=== YOUR OBJECTIVE ===
Both the line below containing "green brick E6" and the line containing "orange brick E6 level 2 -> none", along with every line between them, should be repeated exactly; no other line belongs in the answer.

=== SOURCE INFORMATION ===
■ ■ ■ ■ ■

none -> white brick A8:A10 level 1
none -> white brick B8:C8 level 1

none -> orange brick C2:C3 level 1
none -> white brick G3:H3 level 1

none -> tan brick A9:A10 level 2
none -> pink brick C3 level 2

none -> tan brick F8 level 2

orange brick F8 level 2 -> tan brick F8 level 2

■ ■ ■ ■ ■

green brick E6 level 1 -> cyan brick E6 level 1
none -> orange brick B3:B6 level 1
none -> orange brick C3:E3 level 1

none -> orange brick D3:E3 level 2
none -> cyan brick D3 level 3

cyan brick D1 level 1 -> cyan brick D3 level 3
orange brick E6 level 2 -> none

■ ■ ■ ■ ■

=== EXERCISE ANSWER ===
green brick E6 level 1 -> cyan brick E6 level 1
none -> orange brick B3:B6 level 1
none -> orange brick C3:E3 level 1

none -> orange brick D3:E3 level 2
none -> cyan brick D3 level 3

cyan brick D1 level 1 -> cyan brick D3 level 3
orange brick E6 level 2 -> none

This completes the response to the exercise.